Extracted data entries ::
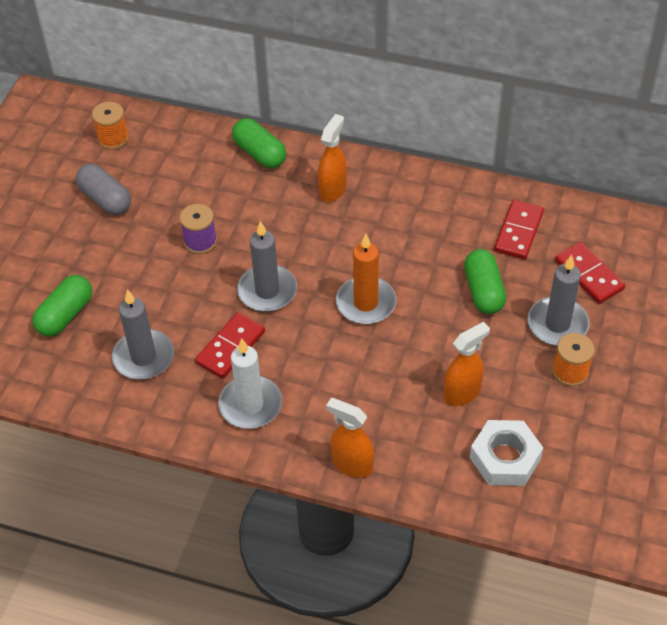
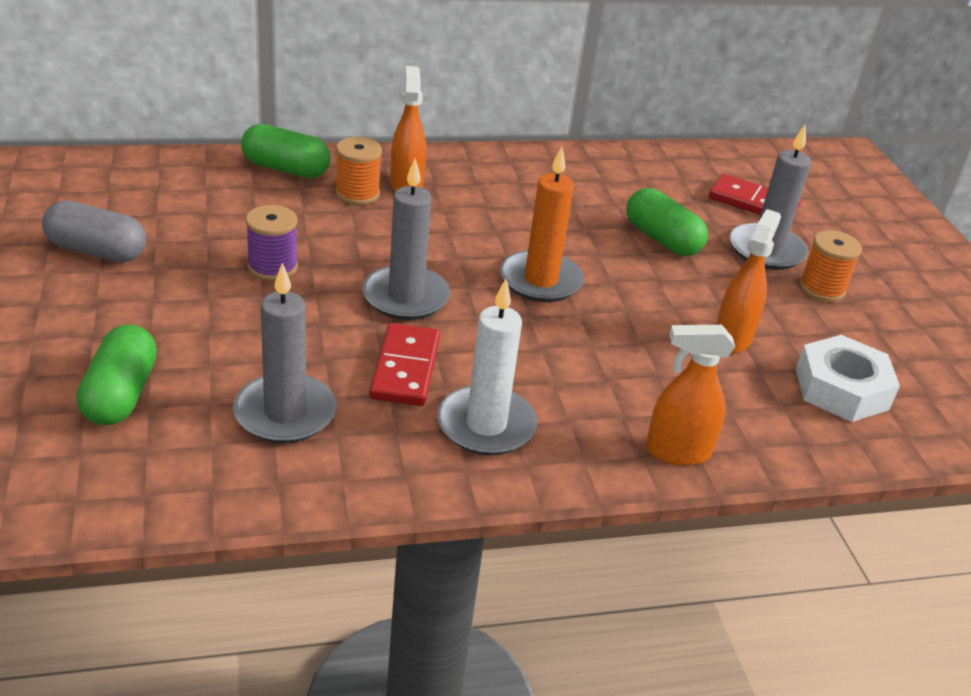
camera: 35 degrees left, 15 degrees down
(113, 138) = (65, 188): orange spool -> orange spool (357, 193)
(518, 232) = (647, 182): red domino -> none

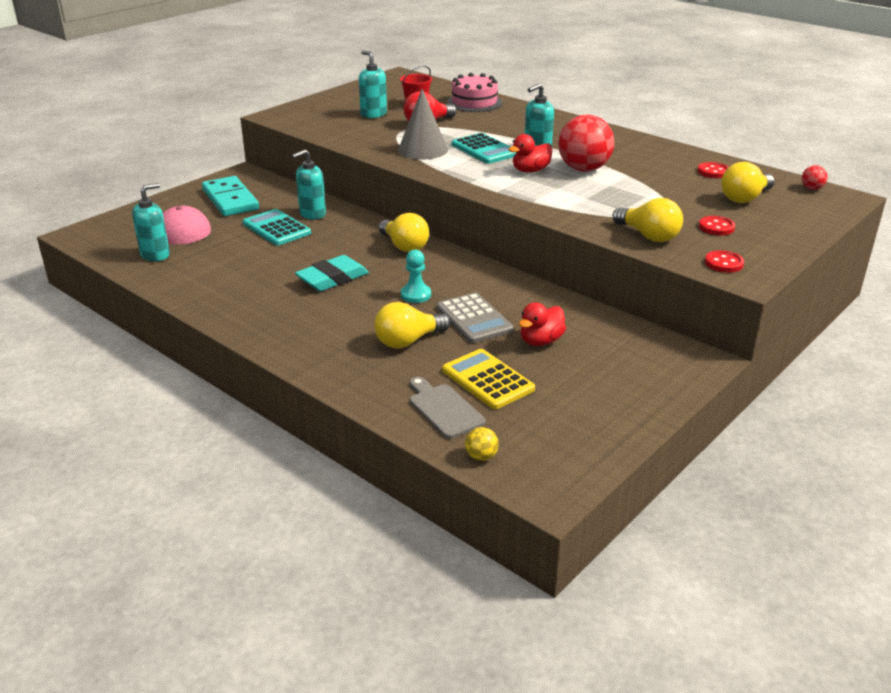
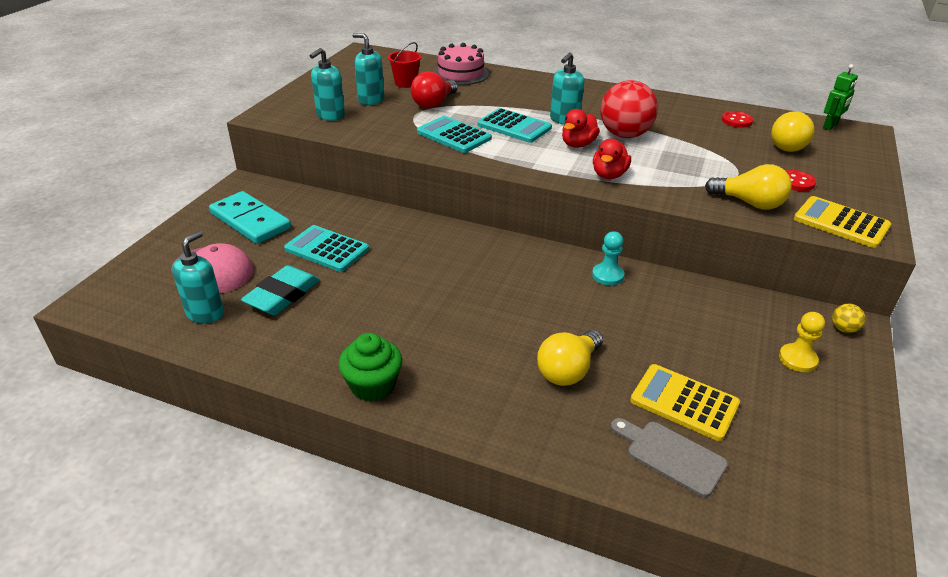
camera: 20 degrees left, 5 degrees up
(246, 321) = (373, 385): none -> green cupcake
(312, 214) = (354, 224): turquoise soap dispenser -> turquoise soap dispenser (330, 116)
(332, 279) = (431, 304): turquoise eraser -> turquoise eraser (282, 295)
(404, 246) = (477, 246): yellow light bulb -> none
(415, 295) = (532, 306): turquoise pawn -> turquoise pawn (607, 275)
(422, 150) = (454, 135): grey cone -> turquoise calculator
(474, 319) = (612, 325): grey calculator -> none
(481, 456) = (757, 513): yellow ball -> yellow ball (843, 329)
(541, 341) = (695, 338): red duck -> red duck (609, 175)
(621, 372) = (797, 359): none -> yellow pawn
(723, 263) = (841, 223): red button -> yellow calculator
(811, 188) = (830, 126): red ball -> green robot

What you are asked to do :: Starting with the line that contains "(332, 279) = (431, 304): turquoise", restate every line through the end of the records above, exactly and with no other lines.

Answer section ::
(332, 279) = (431, 304): turquoise eraser -> turquoise eraser (282, 295)
(404, 246) = (477, 246): yellow light bulb -> none
(415, 295) = (532, 306): turquoise pawn -> turquoise pawn (607, 275)
(422, 150) = (454, 135): grey cone -> turquoise calculator
(474, 319) = (612, 325): grey calculator -> none
(481, 456) = (757, 513): yellow ball -> yellow ball (843, 329)
(541, 341) = (695, 338): red duck -> red duck (609, 175)
(621, 372) = (797, 359): none -> yellow pawn
(723, 263) = (841, 223): red button -> yellow calculator
(811, 188) = (830, 126): red ball -> green robot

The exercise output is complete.